[Start of Attachment]

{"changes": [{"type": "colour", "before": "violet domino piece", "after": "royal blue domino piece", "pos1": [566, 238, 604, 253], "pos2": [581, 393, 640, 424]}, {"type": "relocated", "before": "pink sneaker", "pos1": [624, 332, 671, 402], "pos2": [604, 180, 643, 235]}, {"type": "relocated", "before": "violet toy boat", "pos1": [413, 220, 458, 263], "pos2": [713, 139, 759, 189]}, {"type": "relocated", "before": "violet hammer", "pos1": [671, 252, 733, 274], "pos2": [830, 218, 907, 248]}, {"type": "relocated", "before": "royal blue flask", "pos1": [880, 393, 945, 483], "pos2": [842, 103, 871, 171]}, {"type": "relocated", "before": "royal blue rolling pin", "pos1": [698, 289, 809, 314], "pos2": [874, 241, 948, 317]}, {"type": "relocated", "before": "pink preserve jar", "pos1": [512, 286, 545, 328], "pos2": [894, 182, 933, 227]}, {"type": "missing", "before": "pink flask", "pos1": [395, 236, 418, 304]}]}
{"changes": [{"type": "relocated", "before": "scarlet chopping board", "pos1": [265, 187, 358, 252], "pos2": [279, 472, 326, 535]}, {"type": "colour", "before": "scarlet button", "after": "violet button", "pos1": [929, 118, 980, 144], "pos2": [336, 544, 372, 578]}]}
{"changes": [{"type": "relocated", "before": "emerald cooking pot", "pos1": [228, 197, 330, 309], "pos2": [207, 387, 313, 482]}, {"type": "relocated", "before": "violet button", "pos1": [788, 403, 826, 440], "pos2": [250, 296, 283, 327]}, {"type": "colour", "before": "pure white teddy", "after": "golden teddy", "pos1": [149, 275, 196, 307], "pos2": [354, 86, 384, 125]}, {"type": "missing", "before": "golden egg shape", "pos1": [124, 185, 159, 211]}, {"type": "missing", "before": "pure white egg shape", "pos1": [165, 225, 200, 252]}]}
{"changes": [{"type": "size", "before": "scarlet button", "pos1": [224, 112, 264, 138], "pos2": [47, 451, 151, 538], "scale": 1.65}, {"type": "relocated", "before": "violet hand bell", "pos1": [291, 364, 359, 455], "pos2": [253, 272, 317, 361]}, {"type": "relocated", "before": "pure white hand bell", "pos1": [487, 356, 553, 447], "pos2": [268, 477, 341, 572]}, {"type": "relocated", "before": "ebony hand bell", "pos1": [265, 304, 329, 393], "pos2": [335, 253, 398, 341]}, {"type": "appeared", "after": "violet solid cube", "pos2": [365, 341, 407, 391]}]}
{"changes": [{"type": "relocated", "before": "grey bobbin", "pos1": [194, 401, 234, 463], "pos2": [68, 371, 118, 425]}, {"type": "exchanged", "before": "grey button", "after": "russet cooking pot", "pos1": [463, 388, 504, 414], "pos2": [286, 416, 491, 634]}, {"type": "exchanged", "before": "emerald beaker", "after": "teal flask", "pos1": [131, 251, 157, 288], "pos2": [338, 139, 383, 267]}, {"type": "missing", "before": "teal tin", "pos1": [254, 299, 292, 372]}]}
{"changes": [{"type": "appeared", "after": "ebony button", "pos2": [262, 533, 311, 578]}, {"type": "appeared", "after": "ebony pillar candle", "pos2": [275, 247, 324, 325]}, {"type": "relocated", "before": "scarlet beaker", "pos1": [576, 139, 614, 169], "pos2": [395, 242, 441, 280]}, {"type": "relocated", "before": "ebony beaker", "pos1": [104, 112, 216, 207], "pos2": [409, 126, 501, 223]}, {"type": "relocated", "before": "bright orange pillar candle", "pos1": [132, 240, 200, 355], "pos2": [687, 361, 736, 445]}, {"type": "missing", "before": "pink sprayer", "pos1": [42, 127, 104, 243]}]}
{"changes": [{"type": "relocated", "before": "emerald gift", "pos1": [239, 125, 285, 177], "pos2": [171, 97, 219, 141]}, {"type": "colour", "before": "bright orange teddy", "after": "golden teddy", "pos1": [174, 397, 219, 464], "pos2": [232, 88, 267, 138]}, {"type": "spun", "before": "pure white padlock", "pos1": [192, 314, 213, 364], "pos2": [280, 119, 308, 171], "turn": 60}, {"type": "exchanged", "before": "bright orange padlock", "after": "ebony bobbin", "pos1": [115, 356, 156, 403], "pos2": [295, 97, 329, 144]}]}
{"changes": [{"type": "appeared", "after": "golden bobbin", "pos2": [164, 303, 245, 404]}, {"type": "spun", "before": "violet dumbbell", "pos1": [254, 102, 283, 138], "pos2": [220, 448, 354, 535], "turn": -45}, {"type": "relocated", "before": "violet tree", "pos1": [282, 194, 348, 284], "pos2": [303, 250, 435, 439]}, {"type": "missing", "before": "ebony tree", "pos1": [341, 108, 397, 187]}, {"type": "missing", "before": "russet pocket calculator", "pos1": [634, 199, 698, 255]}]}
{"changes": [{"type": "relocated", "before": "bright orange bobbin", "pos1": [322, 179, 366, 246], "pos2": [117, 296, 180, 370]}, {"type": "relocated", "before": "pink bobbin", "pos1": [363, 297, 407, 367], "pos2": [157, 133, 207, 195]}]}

[End of Attachment]

- _Exercise directions_: Repeat the material above in full. Change no word.

- _Solution_:
{"changes": [{"type": "colour", "before": "violet domino piece", "after": "royal blue domino piece", "pos1": [566, 238, 604, 253], "pos2": [581, 393, 640, 424]}, {"type": "relocated", "before": "pink sneaker", "pos1": [624, 332, 671, 402], "pos2": [604, 180, 643, 235]}, {"type": "relocated", "before": "violet toy boat", "pos1": [413, 220, 458, 263], "pos2": [713, 139, 759, 189]}, {"type": "relocated", "before": "violet hammer", "pos1": [671, 252, 733, 274], "pos2": [830, 218, 907, 248]}, {"type": "relocated", "before": "royal blue flask", "pos1": [880, 393, 945, 483], "pos2": [842, 103, 871, 171]}, {"type": "relocated", "before": "royal blue rolling pin", "pos1": [698, 289, 809, 314], "pos2": [874, 241, 948, 317]}, {"type": "relocated", "before": "pink preserve jar", "pos1": [512, 286, 545, 328], "pos2": [894, 182, 933, 227]}, {"type": "missing", "before": "pink flask", "pos1": [395, 236, 418, 304]}]}
{"changes": [{"type": "relocated", "before": "scarlet chopping board", "pos1": [265, 187, 358, 252], "pos2": [279, 472, 326, 535]}, {"type": "colour", "before": "scarlet button", "after": "violet button", "pos1": [929, 118, 980, 144], "pos2": [336, 544, 372, 578]}]}
{"changes": [{"type": "relocated", "before": "emerald cooking pot", "pos1": [228, 197, 330, 309], "pos2": [207, 387, 313, 482]}, {"type": "relocated", "before": "violet button", "pos1": [788, 403, 826, 440], "pos2": [250, 296, 283, 327]}, {"type": "colour", "before": "pure white teddy", "after": "golden teddy", "pos1": [149, 275, 196, 307], "pos2": [354, 86, 384, 125]}, {"type": "missing", "before": "golden egg shape", "pos1": [124, 185, 159, 211]}, {"type": "missing", "before": "pure white egg shape", "pos1": [165, 225, 200, 252]}]}
{"changes": [{"type": "size", "before": "scarlet button", "pos1": [224, 112, 264, 138], "pos2": [47, 451, 151, 538], "scale": 1.65}, {"type": "relocated", "before": "violet hand bell", "pos1": [291, 364, 359, 455], "pos2": [253, 272, 317, 361]}, {"type": "relocated", "before": "pure white hand bell", "pos1": [487, 356, 553, 447], "pos2": [268, 477, 341, 572]}, {"type": "relocated", "before": "ebony hand bell", "pos1": [265, 304, 329, 393], "pos2": [335, 253, 398, 341]}, {"type": "appeared", "after": "violet solid cube", "pos2": [365, 341, 407, 391]}]}
{"changes": [{"type": "relocated", "before": "grey bobbin", "pos1": [194, 401, 234, 463], "pos2": [68, 371, 118, 425]}, {"type": "exchanged", "before": "grey button", "after": "russet cooking pot", "pos1": [463, 388, 504, 414], "pos2": [286, 416, 491, 634]}, {"type": "exchanged", "before": "emerald beaker", "after": "teal flask", "pos1": [131, 251, 157, 288], "pos2": [338, 139, 383, 267]}, {"type": "missing", "before": "teal tin", "pos1": [254, 299, 292, 372]}]}
{"changes": [{"type": "appeared", "after": "ebony button", "pos2": [262, 533, 311, 578]}, {"type": "appeared", "after": "ebony pillar candle", "pos2": [275, 247, 324, 325]}, {"type": "relocated", "before": "scarlet beaker", "pos1": [576, 139, 614, 169], "pos2": [395, 242, 441, 280]}, {"type": "relocated", "before": "ebony beaker", "pos1": [104, 112, 216, 207], "pos2": [409, 126, 501, 223]}, {"type": "relocated", "before": "bright orange pillar candle", "pos1": [132, 240, 200, 355], "pos2": [687, 361, 736, 445]}, {"type": "missing", "before": "pink sprayer", "pos1": [42, 127, 104, 243]}]}
{"changes": [{"type": "relocated", "before": "emerald gift", "pos1": [239, 125, 285, 177], "pos2": [171, 97, 219, 141]}, {"type": "colour", "before": "bright orange teddy", "after": "golden teddy", "pos1": [174, 397, 219, 464], "pos2": [232, 88, 267, 138]}, {"type": "spun", "before": "pure white padlock", "pos1": [192, 314, 213, 364], "pos2": [280, 119, 308, 171], "turn": 60}, {"type": "exchanged", "before": "bright orange padlock", "after": "ebony bobbin", "pos1": [115, 356, 156, 403], "pos2": [295, 97, 329, 144]}]}
{"changes": [{"type": "appeared", "after": "golden bobbin", "pos2": [164, 303, 245, 404]}, {"type": "spun", "before": "violet dumbbell", "pos1": [254, 102, 283, 138], "pos2": [220, 448, 354, 535], "turn": -45}, {"type": "relocated", "before": "violet tree", "pos1": [282, 194, 348, 284], "pos2": [303, 250, 435, 439]}, {"type": "missing", "before": "ebony tree", "pos1": [341, 108, 397, 187]}, {"type": "missing", "before": "russet pocket calculator", "pos1": [634, 199, 698, 255]}]}
{"changes": [{"type": "relocated", "before": "bright orange bobbin", "pos1": [322, 179, 366, 246], "pos2": [117, 296, 180, 370]}, {"type": "relocated", "before": "pink bobbin", "pos1": [363, 297, 407, 367], "pos2": [157, 133, 207, 195]}]}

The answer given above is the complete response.